OBJECTIVE: Lay out the entries below as a Markdown table with two columns, Number and Entry. Give each nonblank line its own row, numbered in order.

DATASET:
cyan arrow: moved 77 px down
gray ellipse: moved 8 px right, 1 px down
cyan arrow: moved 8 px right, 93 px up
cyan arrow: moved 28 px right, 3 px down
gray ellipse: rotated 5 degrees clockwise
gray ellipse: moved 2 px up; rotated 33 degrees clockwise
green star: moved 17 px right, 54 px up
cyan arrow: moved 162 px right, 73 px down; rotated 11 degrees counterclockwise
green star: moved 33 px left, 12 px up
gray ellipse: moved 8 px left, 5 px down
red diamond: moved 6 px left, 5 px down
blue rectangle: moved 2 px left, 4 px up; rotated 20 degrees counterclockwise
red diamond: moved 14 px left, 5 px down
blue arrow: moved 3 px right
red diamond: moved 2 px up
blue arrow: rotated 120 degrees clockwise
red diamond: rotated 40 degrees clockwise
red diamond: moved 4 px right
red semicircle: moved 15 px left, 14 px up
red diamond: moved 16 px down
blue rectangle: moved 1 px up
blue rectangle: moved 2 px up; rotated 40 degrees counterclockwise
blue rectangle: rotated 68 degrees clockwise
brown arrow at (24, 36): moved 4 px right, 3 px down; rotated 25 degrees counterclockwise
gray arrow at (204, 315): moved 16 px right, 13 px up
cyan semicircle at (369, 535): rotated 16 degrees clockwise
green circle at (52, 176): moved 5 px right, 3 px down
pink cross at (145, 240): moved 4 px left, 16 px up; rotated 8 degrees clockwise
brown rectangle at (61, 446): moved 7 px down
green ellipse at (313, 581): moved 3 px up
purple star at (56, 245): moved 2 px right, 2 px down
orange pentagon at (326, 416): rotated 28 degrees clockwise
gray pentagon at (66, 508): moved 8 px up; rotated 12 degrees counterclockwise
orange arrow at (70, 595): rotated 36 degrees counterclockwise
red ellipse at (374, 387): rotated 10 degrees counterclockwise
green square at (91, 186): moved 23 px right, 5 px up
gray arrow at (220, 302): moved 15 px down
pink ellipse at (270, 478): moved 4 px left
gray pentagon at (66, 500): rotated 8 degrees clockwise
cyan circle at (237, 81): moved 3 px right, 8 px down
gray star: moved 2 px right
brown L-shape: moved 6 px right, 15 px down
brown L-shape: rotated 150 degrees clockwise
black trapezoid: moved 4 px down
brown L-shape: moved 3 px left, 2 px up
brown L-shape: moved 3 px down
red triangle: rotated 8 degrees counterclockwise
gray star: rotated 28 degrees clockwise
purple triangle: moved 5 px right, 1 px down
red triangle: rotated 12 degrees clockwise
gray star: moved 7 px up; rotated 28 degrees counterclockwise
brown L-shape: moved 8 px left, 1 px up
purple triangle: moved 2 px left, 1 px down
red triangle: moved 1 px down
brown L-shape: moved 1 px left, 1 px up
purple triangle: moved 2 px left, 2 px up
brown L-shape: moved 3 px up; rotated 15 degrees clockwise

EXERCISE ANSWER:
| Number | Entry |
|---|---|
| 1 | cyan arrow: moved 77 px down |
| 2 | gray ellipse: moved 8 px right, 1 px down |
| 3 | cyan arrow: moved 8 px right, 93 px up |
| 4 | cyan arrow: moved 28 px right, 3 px down |
| 5 | gray ellipse: rotated 5 degrees clockwise |
| 6 | gray ellipse: moved 2 px up; rotated 33 degrees clockwise |
| 7 | green star: moved 17 px right, 54 px up |
| 8 | cyan arrow: moved 162 px right, 73 px down; rotated 11 degrees counterclockwise |
| 9 | green star: moved 33 px left, 12 px up |
| 10 | gray ellipse: moved 8 px left, 5 px down |
| 11 | red diamond: moved 6 px left, 5 px down |
| 12 | blue rectangle: moved 2 px left, 4 px up; rotated 20 degrees counterclockwise |
| 13 | red diamond: moved 14 px left, 5 px down |
| 14 | blue arrow: moved 3 px right |
| 15 | red diamond: moved 2 px up |
| 16 | blue arrow: rotated 120 degrees clockwise |
| 17 | red diamond: rotated 40 degrees clockwise |
| 18 | red diamond: moved 4 px right |
| 19 | red semicircle: moved 15 px left, 14 px up |
| 20 | red diamond: moved 16 px down |
| 21 | blue rectangle: moved 1 px up |
| 22 | blue rectangle: moved 2 px up; rotated 40 degrees counterclockwise |
| 23 | blue rectangle: rotated 68 degrees clockwise |
| 24 | brown arrow at (24, 36): moved 4 px right, 3 px down; rotated 25 degrees counterclockwise |
| 25 | gray arrow at (204, 315): moved 16 px right, 13 px up |
| 26 | cyan semicircle at (369, 535): rotated 16 degrees clockwise |
| 27 | green circle at (52, 176): moved 5 px right, 3 px down |
| 28 | pink cross at (145, 240): moved 4 px left, 16 px up; rotated 8 degrees clockwise |
| 29 | brown rectangle at (61, 446): moved 7 px down |
| 30 | green ellipse at (313, 581): moved 3 px up |
| 31 | purple star at (56, 245): moved 2 px right, 2 px down |
| 32 | orange pentagon at (326, 416): rotated 28 degrees clockwise |
| 33 | gray pentagon at (66, 508): moved 8 px up; rotated 12 degrees counterclockwise |
| 34 | orange arrow at (70, 595): rotated 36 degrees counterclockwise |
| 35 | red ellipse at (374, 387): rotated 10 degrees counterclockwise |
| 36 | green square at (91, 186): moved 23 px right, 5 px up |
| 37 | gray arrow at (220, 302): moved 15 px down |
| 38 | pink ellipse at (270, 478): moved 4 px left |
| 39 | gray pentagon at (66, 500): rotated 8 degrees clockwise |
| 40 | cyan circle at (237, 81): moved 3 px right, 8 px down |
| 41 | gray star: moved 2 px right |
| 42 | brown L-shape: moved 6 px right, 15 px down |
| 43 | brown L-shape: rotated 150 degrees clockwise |
| 44 | black trapezoid: moved 4 px down |
| 45 | brown L-shape: moved 3 px left, 2 px up |
| 46 | brown L-shape: moved 3 px down |
| 47 | red triangle: rotated 8 degrees counterclockwise |
| 48 | gray star: rotated 28 degrees clockwise |
| 49 | purple triangle: moved 5 px right, 1 px down |
| 50 | red triangle: rotated 12 degrees clockwise |
| 51 | gray star: moved 7 px up; rotated 28 degrees counterclockwise |
| 52 | brown L-shape: moved 8 px left, 1 px up |
| 53 | purple triangle: moved 2 px left, 1 px down |
| 54 | red triangle: moved 1 px down |
| 55 | brown L-shape: moved 1 px left, 1 px up |
| 56 | purple triangle: moved 2 px left, 2 px up |
| 57 | brown L-shape: moved 3 px up; rotated 15 degrees clockwise |